Object correspondence data:
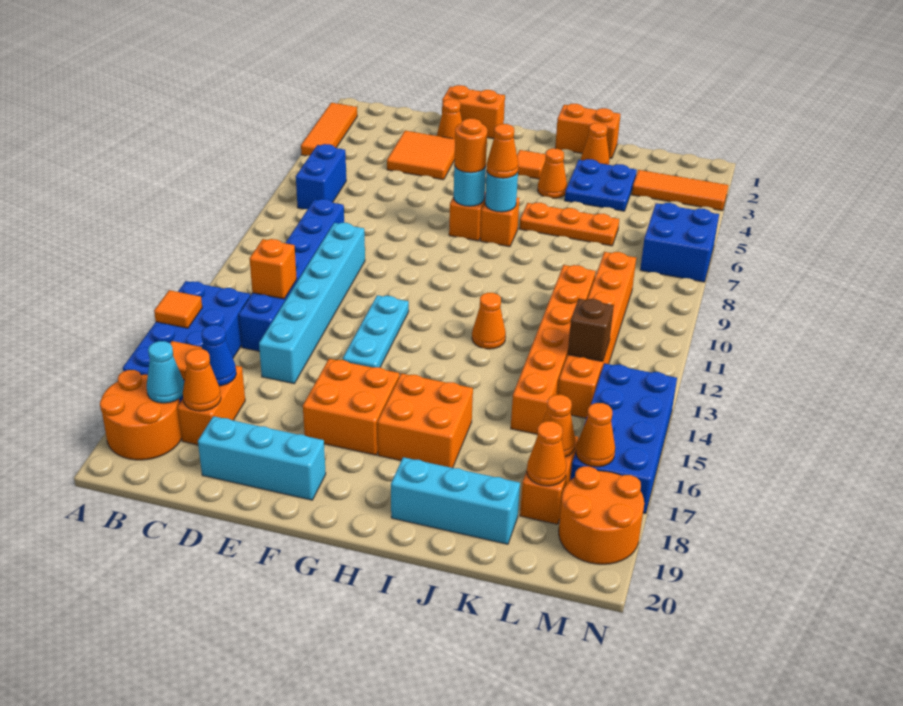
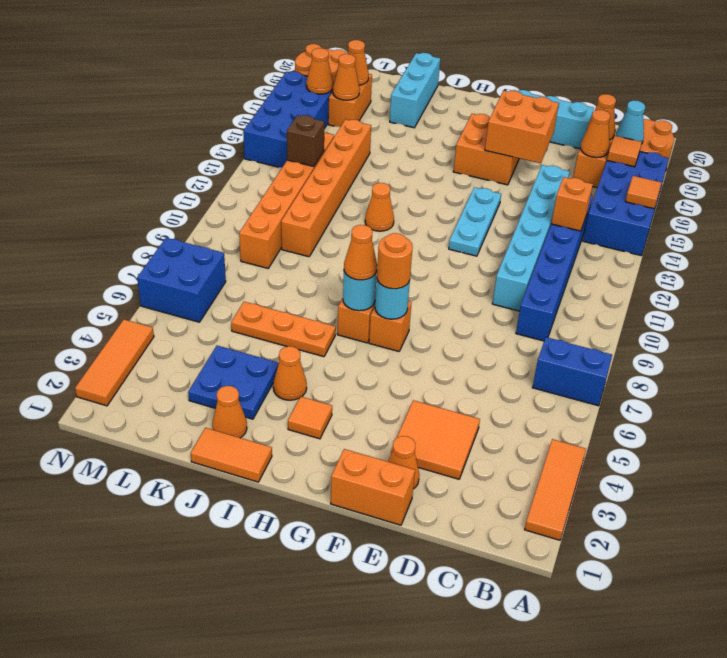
blue brick B6:B7 level 1 -> blue brick A7:B7 level 1
blue cone C17 level 2 -> orange cone C17 level 2
orange brick H16:I17 level 1 -> orange brick E16:F17 level 2
orange brick I1:J1 level 1 -> orange tile I1:J1 level 1
cyan brick I19:K19 level 1 -> cyan brick J18:J20 level 1
orange tile L3:N3 level 1 -> orange tile N2:N4 level 1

Work order: Write the records above out again word for word, skipping each picture.

Task response:
blue brick B6:B7 level 1 -> blue brick A7:B7 level 1
blue cone C17 level 2 -> orange cone C17 level 2
orange brick H16:I17 level 1 -> orange brick E16:F17 level 2
orange brick I1:J1 level 1 -> orange tile I1:J1 level 1
cyan brick I19:K19 level 1 -> cyan brick J18:J20 level 1
orange tile L3:N3 level 1 -> orange tile N2:N4 level 1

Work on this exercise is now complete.